## [Task description]
Reproduce only the lines from the line containing "D2: schottky (A SIG7, K" to the end of the entries below, including both of those lines.

Modification records:
● ● ●
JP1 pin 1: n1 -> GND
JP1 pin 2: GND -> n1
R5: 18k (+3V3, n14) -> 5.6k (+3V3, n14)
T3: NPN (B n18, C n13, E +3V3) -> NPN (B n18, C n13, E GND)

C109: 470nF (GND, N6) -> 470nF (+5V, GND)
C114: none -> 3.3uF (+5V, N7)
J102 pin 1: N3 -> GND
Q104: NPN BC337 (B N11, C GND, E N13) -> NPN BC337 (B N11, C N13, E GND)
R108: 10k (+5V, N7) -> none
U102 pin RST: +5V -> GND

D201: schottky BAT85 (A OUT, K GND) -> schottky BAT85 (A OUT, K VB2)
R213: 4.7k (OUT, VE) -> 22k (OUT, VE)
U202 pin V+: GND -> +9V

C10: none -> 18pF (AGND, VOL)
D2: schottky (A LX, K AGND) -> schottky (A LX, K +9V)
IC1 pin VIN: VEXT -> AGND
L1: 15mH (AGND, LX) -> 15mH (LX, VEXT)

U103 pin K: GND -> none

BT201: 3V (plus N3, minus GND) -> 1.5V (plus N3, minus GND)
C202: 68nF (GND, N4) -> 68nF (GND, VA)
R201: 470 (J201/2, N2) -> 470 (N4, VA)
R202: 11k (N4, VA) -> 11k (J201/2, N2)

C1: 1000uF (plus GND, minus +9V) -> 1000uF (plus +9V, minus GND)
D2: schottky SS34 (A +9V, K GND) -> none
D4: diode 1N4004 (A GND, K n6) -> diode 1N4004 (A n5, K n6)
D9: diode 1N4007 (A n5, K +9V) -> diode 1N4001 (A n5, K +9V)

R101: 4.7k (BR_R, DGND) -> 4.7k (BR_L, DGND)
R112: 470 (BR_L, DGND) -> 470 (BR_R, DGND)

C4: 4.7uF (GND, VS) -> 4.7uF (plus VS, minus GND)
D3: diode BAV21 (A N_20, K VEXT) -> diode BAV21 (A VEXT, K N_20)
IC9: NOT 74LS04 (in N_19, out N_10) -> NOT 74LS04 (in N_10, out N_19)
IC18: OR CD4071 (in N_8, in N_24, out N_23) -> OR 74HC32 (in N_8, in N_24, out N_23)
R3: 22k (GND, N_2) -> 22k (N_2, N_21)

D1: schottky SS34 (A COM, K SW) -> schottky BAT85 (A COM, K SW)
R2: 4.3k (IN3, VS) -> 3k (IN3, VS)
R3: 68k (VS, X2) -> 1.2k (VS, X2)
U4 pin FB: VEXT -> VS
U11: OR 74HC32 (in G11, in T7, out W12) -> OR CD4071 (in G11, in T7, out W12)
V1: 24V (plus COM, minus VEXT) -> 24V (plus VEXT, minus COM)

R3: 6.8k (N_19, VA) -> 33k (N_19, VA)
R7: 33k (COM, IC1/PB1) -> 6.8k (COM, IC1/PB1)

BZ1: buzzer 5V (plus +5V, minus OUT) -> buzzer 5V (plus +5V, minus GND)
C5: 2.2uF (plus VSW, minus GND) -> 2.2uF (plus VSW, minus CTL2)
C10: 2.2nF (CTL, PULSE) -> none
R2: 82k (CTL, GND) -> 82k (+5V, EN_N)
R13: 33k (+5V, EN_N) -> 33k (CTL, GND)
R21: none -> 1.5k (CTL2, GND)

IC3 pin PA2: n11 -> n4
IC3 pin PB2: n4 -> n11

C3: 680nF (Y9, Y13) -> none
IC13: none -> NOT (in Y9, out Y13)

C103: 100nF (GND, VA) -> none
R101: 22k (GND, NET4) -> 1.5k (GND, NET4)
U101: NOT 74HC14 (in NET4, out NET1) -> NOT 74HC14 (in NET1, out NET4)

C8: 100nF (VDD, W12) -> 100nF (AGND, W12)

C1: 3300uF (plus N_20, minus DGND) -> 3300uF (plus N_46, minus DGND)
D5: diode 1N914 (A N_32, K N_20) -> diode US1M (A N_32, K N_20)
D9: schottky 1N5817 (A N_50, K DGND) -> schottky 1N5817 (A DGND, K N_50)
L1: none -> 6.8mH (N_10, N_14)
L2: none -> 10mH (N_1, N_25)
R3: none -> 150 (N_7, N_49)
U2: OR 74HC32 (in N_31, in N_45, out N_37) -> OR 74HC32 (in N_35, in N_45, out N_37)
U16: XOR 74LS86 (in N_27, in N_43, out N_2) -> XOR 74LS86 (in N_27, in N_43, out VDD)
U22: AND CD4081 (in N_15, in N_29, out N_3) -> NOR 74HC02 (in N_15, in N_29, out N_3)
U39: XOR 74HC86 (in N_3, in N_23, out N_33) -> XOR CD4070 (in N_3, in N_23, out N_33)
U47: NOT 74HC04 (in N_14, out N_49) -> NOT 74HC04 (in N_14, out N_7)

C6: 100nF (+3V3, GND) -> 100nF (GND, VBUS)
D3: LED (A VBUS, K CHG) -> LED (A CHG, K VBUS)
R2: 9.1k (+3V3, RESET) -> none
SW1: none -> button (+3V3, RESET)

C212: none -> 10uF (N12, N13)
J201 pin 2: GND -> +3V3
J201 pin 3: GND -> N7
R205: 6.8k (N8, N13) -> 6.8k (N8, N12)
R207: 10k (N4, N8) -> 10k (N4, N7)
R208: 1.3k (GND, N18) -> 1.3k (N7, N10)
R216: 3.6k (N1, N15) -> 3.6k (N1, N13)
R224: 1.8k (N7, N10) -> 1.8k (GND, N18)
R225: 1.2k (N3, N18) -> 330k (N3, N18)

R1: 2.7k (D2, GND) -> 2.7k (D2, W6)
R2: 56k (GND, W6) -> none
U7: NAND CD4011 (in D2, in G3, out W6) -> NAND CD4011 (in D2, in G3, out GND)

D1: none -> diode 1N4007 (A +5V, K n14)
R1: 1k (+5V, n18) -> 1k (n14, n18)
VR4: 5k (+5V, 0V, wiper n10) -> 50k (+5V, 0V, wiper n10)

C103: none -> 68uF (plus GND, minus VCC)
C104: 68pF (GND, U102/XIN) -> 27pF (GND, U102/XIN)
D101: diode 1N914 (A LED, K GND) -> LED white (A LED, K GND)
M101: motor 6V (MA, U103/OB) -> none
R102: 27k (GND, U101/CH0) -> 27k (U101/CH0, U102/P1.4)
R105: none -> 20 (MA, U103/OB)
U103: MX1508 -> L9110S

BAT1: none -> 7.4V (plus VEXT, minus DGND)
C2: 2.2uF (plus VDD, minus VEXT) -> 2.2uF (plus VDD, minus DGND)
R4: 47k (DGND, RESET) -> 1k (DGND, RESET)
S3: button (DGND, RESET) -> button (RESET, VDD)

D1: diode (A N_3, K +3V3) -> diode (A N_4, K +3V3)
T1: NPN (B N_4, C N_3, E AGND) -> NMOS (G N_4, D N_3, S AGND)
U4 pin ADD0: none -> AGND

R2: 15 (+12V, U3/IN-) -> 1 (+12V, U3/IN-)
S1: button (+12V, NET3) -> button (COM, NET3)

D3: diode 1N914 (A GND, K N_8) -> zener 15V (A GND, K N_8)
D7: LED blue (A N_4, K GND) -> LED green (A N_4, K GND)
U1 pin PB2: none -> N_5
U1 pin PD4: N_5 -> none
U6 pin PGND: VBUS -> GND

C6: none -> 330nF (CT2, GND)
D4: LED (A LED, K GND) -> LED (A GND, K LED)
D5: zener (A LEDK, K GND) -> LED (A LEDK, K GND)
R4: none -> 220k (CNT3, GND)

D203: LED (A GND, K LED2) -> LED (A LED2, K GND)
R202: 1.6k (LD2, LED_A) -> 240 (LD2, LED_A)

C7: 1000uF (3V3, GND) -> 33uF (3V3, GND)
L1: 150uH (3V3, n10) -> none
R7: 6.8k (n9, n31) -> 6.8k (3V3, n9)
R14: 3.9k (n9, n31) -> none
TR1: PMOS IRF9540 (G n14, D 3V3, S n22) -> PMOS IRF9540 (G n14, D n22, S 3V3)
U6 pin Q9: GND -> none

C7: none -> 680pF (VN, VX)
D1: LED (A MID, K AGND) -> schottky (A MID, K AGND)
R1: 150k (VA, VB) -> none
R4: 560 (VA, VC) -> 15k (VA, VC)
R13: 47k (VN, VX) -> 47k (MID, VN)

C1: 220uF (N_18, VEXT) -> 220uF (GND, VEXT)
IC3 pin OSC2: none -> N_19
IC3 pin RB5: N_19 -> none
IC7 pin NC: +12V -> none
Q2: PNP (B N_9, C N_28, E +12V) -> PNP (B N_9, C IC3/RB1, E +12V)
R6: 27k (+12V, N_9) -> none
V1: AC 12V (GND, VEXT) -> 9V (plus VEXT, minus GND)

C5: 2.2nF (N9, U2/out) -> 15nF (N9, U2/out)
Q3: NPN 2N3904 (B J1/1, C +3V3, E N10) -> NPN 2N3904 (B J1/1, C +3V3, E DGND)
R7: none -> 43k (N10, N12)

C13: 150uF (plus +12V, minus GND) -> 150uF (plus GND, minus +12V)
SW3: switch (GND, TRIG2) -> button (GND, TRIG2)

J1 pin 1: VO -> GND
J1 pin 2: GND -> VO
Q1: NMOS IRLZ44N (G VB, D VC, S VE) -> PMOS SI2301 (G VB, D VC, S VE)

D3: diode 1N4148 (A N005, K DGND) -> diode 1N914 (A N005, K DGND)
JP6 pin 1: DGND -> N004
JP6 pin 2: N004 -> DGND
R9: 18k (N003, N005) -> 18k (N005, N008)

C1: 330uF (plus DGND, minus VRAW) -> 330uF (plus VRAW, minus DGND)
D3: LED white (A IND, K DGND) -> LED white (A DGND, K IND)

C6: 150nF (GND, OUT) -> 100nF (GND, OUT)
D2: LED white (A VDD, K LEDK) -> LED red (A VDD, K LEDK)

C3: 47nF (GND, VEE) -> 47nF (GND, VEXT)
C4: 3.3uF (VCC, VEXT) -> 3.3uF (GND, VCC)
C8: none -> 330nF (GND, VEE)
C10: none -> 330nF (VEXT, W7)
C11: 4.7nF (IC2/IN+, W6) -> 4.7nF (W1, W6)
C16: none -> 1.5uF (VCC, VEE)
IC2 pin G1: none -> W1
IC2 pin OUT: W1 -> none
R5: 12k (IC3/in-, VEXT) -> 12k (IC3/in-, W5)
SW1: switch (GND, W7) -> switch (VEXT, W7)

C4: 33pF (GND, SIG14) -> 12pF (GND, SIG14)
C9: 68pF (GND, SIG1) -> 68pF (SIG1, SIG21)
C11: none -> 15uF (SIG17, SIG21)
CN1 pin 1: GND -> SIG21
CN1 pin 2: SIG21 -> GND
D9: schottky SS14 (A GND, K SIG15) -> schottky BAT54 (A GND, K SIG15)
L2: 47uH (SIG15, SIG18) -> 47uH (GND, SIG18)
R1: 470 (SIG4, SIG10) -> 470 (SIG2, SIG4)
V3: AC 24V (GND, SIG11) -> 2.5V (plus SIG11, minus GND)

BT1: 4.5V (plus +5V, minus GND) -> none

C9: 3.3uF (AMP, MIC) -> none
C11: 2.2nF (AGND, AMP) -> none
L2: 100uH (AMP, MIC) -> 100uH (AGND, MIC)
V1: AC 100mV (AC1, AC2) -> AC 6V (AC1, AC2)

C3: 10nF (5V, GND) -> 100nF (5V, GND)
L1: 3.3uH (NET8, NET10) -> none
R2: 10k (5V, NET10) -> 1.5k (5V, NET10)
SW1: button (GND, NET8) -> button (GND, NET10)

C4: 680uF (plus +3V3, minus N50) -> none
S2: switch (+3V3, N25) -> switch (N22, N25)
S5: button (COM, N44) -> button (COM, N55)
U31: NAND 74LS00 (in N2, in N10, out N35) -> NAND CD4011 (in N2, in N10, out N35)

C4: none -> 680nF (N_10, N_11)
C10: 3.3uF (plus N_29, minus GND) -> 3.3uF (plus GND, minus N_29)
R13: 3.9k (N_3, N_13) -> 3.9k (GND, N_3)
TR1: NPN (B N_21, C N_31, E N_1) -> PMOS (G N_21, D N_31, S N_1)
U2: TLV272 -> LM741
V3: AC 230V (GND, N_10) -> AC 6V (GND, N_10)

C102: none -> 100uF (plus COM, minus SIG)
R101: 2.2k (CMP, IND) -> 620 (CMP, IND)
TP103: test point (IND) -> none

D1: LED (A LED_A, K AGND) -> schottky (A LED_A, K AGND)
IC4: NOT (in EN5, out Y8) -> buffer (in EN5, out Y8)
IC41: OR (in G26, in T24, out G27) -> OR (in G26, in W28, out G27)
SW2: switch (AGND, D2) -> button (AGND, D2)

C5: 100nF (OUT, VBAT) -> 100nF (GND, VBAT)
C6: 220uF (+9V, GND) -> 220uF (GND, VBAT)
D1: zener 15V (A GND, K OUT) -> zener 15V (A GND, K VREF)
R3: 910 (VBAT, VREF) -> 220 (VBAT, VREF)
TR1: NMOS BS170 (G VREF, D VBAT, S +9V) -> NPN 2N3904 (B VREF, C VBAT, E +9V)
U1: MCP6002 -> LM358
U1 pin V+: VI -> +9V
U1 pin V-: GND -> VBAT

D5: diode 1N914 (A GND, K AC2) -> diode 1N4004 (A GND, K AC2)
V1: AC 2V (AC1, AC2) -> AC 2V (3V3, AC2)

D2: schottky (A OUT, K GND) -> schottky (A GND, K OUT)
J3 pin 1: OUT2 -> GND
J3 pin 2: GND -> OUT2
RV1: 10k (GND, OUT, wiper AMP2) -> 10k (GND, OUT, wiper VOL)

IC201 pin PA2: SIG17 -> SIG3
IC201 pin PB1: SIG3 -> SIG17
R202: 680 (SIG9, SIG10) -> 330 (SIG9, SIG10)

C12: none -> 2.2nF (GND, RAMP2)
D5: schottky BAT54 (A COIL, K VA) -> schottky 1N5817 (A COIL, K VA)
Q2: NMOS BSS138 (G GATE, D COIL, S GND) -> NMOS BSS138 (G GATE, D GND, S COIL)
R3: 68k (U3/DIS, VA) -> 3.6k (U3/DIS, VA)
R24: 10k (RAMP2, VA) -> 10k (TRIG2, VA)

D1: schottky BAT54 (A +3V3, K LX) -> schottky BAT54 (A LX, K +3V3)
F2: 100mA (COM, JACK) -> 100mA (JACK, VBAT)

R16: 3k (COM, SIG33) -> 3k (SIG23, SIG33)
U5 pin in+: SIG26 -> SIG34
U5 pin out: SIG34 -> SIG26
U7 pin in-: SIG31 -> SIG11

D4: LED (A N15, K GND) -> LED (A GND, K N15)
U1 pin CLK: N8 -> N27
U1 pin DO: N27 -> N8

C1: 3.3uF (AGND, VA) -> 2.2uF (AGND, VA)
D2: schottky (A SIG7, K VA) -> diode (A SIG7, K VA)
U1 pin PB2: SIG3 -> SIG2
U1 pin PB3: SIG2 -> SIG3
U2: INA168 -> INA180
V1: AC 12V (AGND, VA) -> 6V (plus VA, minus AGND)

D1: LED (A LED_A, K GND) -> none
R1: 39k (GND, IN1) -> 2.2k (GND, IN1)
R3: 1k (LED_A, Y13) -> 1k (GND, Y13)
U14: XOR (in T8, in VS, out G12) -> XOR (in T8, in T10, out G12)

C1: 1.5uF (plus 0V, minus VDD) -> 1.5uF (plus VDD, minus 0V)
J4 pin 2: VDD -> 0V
● ● ●
## [Response to the task]
D2: schottky (A SIG7, K VA) -> diode (A SIG7, K VA)
U1 pin PB2: SIG3 -> SIG2
U1 pin PB3: SIG2 -> SIG3
U2: INA168 -> INA180
V1: AC 12V (AGND, VA) -> 6V (plus VA, minus AGND)

D1: LED (A LED_A, K GND) -> none
R1: 39k (GND, IN1) -> 2.2k (GND, IN1)
R3: 1k (LED_A, Y13) -> 1k (GND, Y13)
U14: XOR (in T8, in VS, out G12) -> XOR (in T8, in T10, out G12)

C1: 1.5uF (plus 0V, minus VDD) -> 1.5uF (plus VDD, minus 0V)
J4 pin 2: VDD -> 0V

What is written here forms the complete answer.